EXERCISE BRIEF - Match the string "after" against each line below, and copy every line that matches.
◆ ◆ ◆
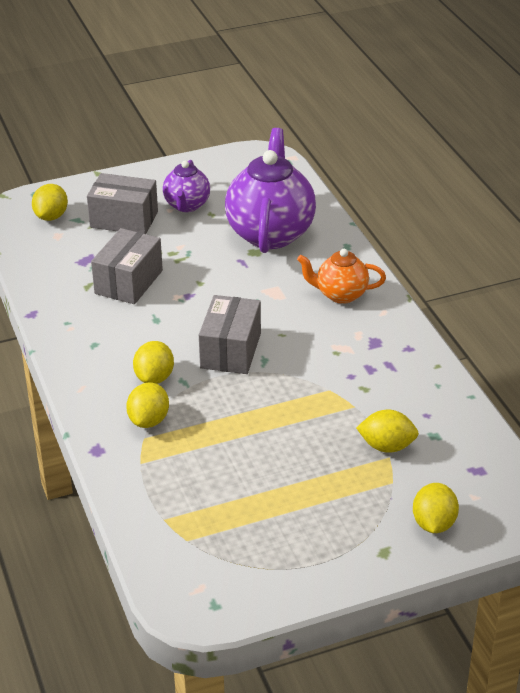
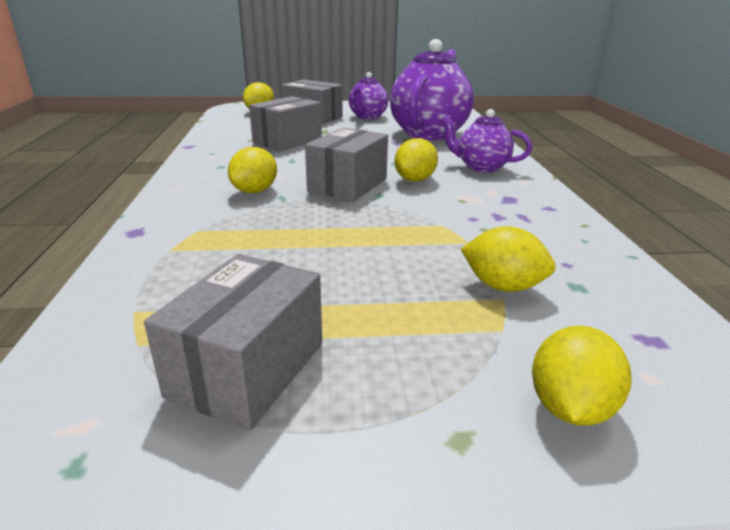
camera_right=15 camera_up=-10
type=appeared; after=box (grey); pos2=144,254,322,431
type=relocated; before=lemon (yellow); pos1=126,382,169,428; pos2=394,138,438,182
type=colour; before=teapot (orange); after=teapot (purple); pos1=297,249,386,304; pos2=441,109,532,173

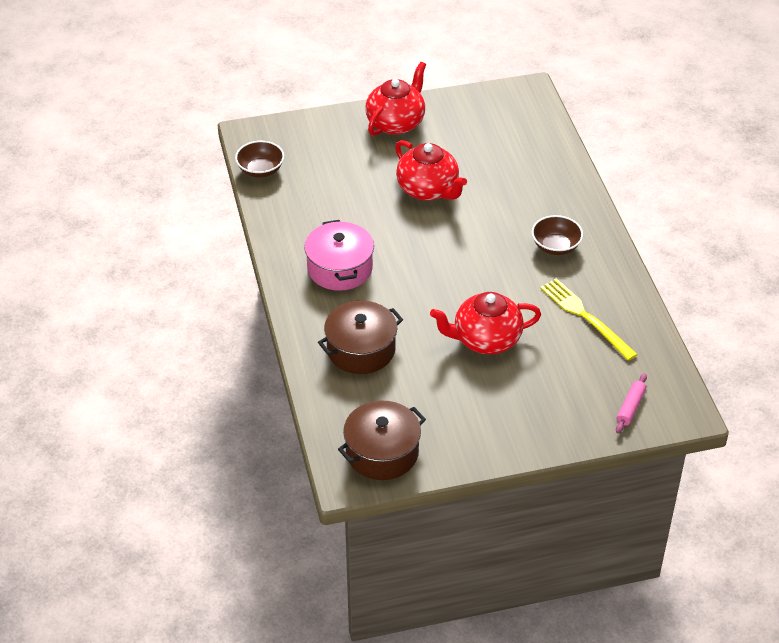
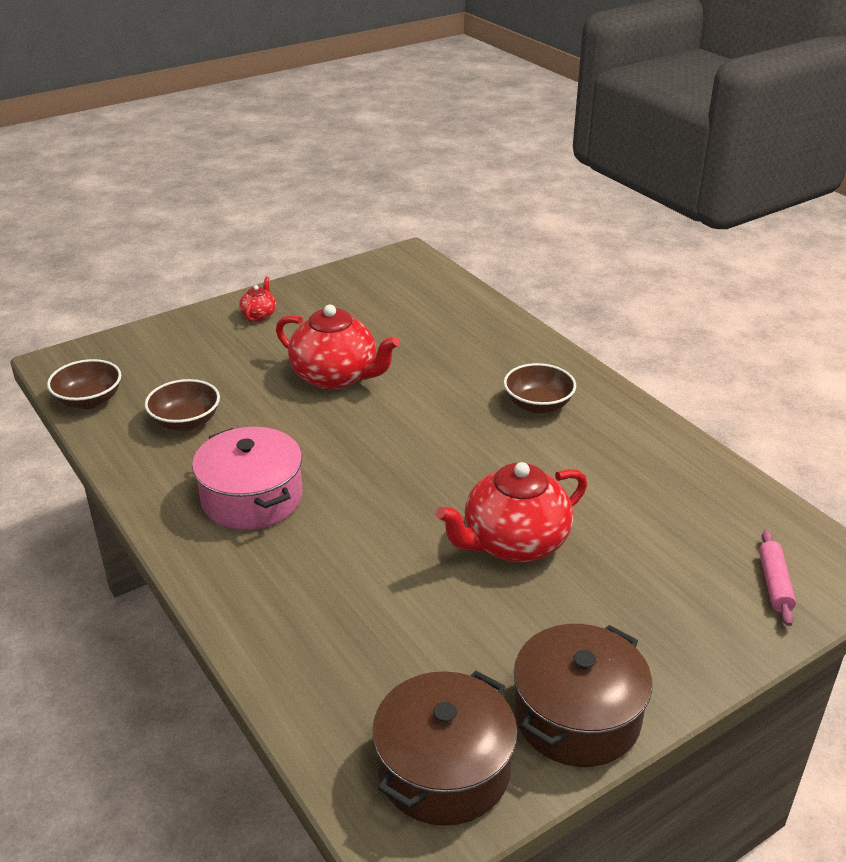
camera_right=-20 camera_up=-10
type=missing; before=fork (yellow); pos1=540,278,638,361
type=appeared; after=bowl (brown); pos2=145,379,220,431
type=relocated; before=pot (brown); pos1=318,301,403,374; pos2=514,624,652,767
type=size; before=teapot (red); pos1=365,62,426,136; pos2=239,277,276,321; scale=0.46

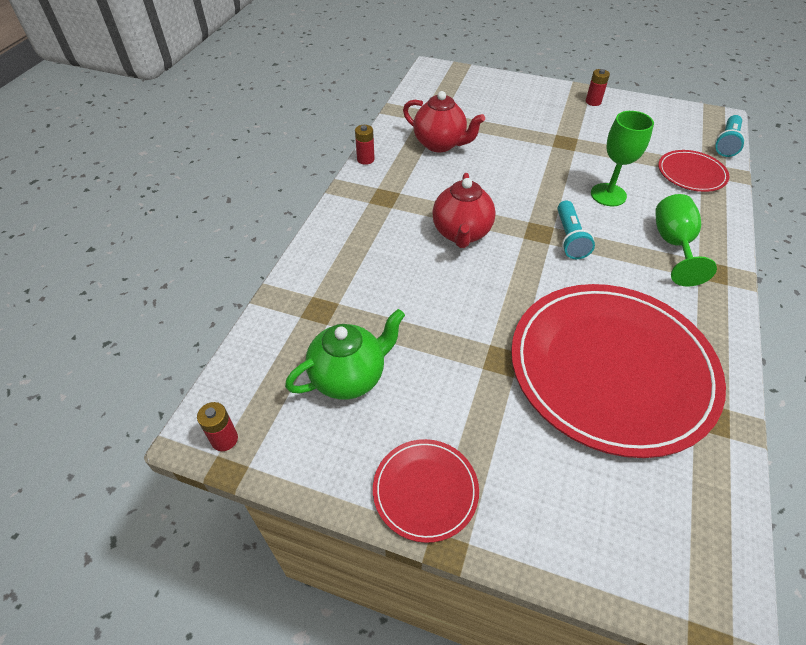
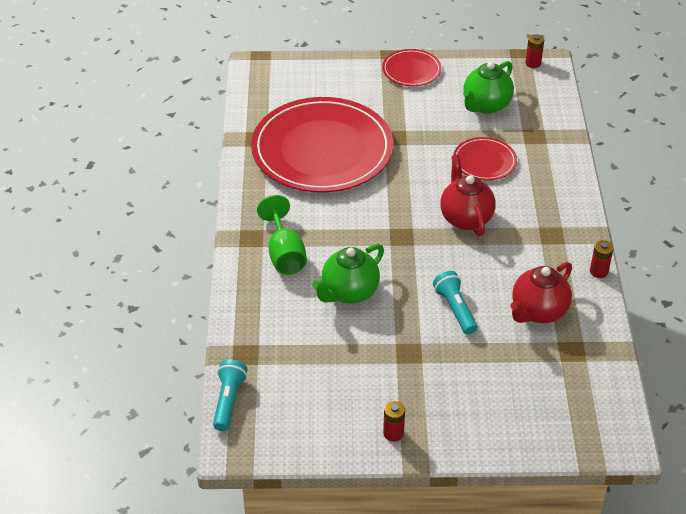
camera_right=160 camera_up=-5
type=relocated; before=flashlight (turquoise); pos1=557,200,595,259; pos2=433,271,477,335
type=relocated; before=plate (red); pos1=658,150,729,192; pos2=453,137,517,181
type=exchanged; before=goblet (green); after=teapot (green); pos1=591,111,654,206; pos2=312,244,384,304
type=spun; before=teapot (red); pos1=403,91,485,152; pos2=511,262,572,323; turn=-60

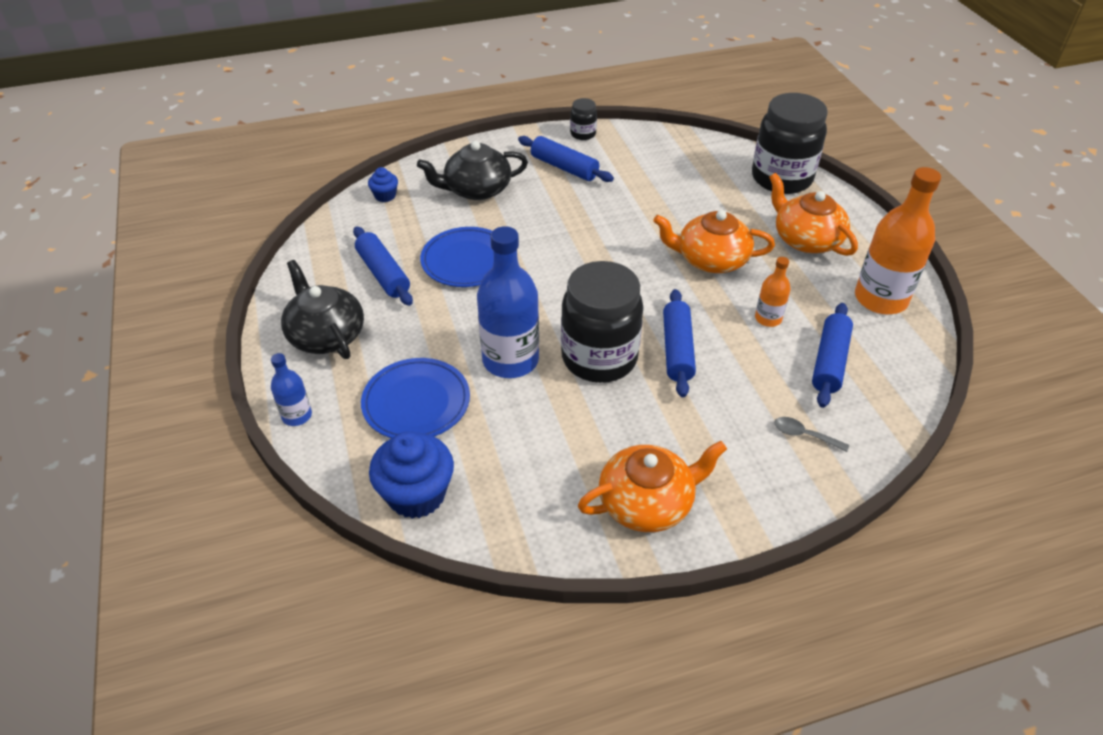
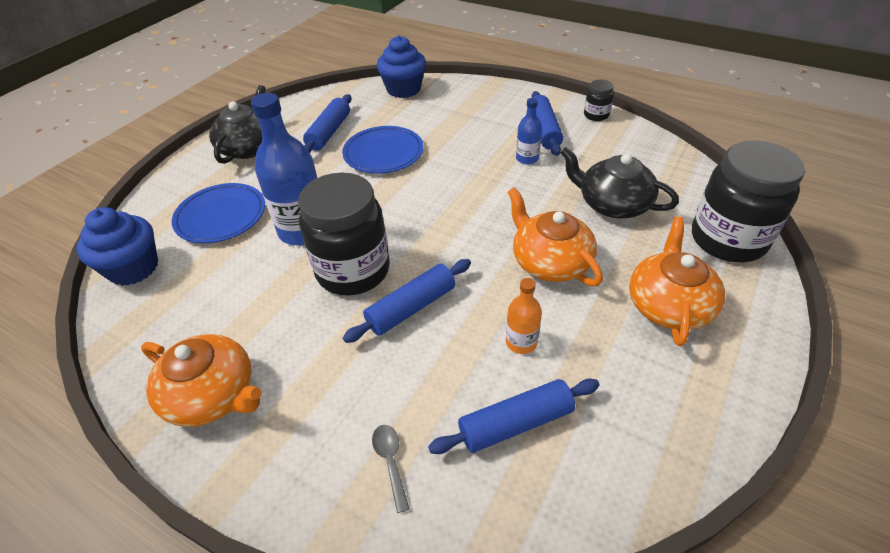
camera_right=50 camera_up=0
type=missing; before=bottle (orange); pos1=855,167,941,314
type=relocated; before=bottle (blue); pos1=271,353,312,426; pos2=516,98,542,165
type=relocated; before=teapot (black); pos1=417,141,528,200; pos2=560,147,679,218
type=size; before=cupcake (blue); pos1=368,167,398,202; pos2=377,35,426,98; scale=1.97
◆ ◆ ◆
YOUR RESPONSE -
type=appeared; after=box (grey); pos2=144,254,322,431
type=colour; before=teapot (orange); after=teapot (purple); pos1=297,249,386,304; pos2=441,109,532,173
type=appeared; after=bowl (brown); pos2=145,379,220,431
type=exchanged; before=goblet (green); after=teapot (green); pos1=591,111,654,206; pos2=312,244,384,304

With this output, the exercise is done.